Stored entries

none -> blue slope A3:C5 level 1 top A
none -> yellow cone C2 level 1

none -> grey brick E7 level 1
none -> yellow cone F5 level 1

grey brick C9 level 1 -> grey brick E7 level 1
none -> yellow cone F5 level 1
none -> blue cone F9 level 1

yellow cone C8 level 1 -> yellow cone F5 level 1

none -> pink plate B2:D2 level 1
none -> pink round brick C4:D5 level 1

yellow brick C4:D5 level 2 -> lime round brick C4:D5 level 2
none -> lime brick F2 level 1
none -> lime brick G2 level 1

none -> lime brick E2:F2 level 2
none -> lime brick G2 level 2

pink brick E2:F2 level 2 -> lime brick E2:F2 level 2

* * *

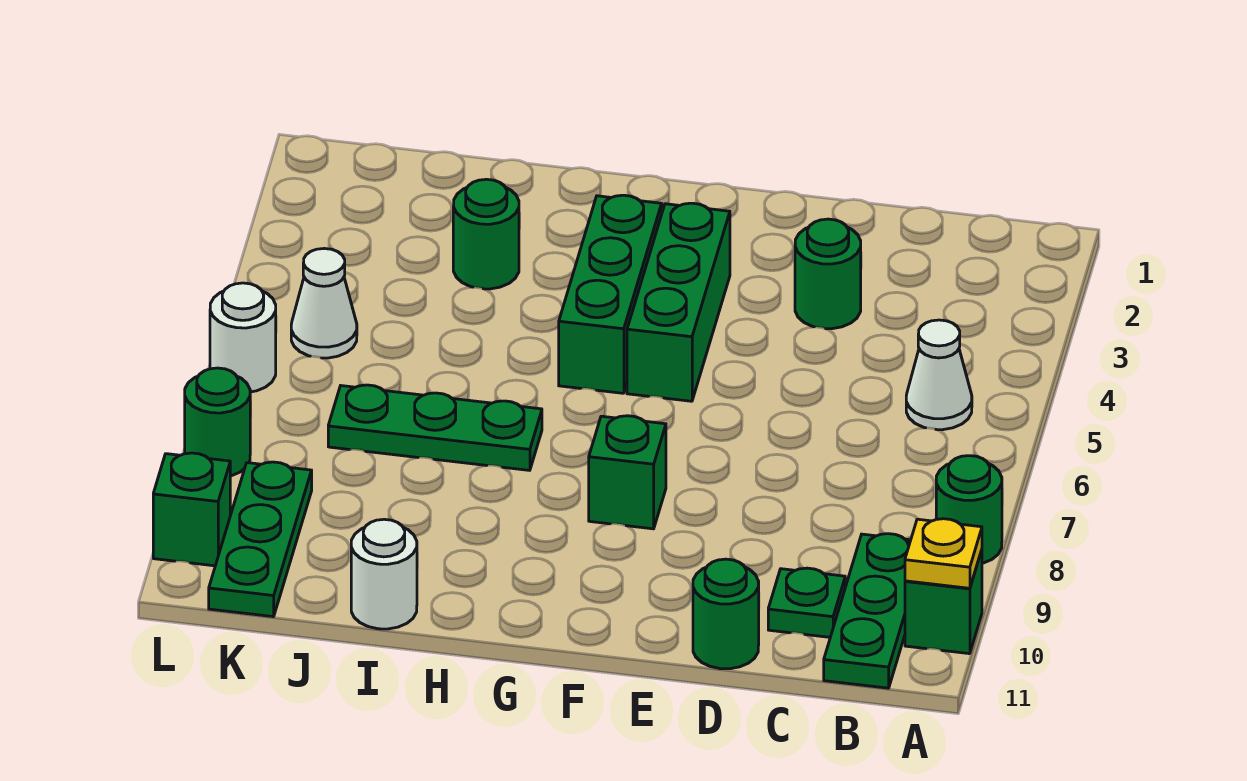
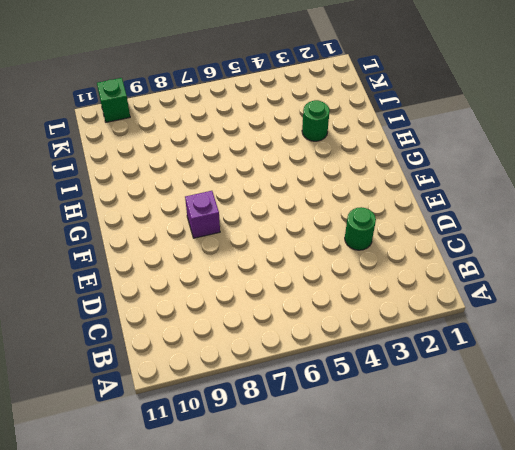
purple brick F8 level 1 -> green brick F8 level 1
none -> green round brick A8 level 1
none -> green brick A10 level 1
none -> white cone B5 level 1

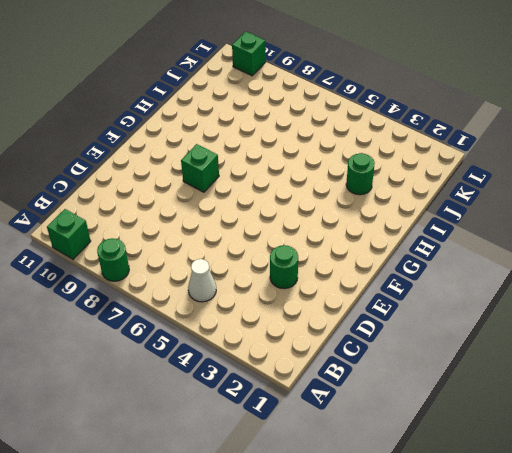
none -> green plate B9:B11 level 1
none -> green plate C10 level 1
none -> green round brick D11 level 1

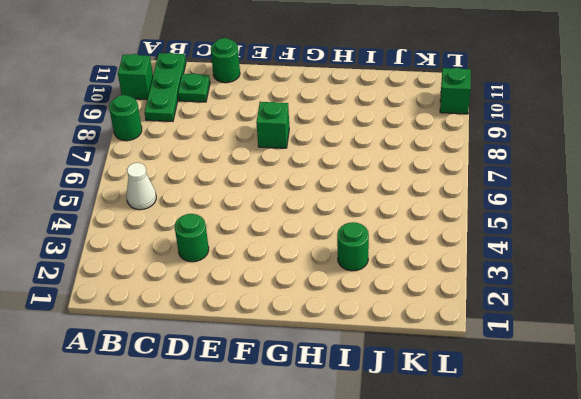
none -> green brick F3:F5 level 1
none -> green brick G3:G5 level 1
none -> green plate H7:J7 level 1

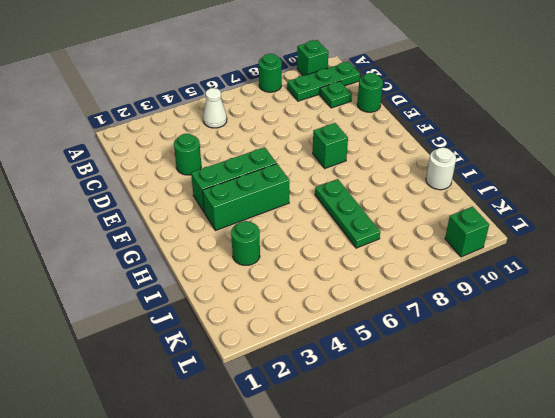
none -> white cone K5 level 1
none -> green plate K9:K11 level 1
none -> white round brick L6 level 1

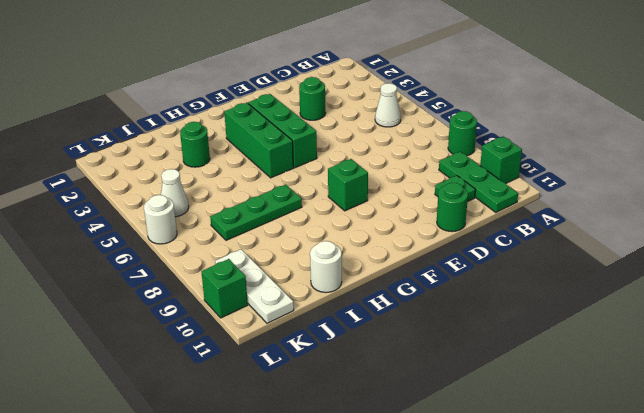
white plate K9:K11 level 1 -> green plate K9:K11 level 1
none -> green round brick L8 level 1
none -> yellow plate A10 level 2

YOUR TASK
Once the line with "none -> pink round brick C4:D5 level 1" is found in the records above, print exactly that line and every line after it through the line with "pink brick E2:F2".

ANSWER BELOW
none -> pink round brick C4:D5 level 1

yellow brick C4:D5 level 2 -> lime round brick C4:D5 level 2
none -> lime brick F2 level 1
none -> lime brick G2 level 1

none -> lime brick E2:F2 level 2
none -> lime brick G2 level 2

pink brick E2:F2 level 2 -> lime brick E2:F2 level 2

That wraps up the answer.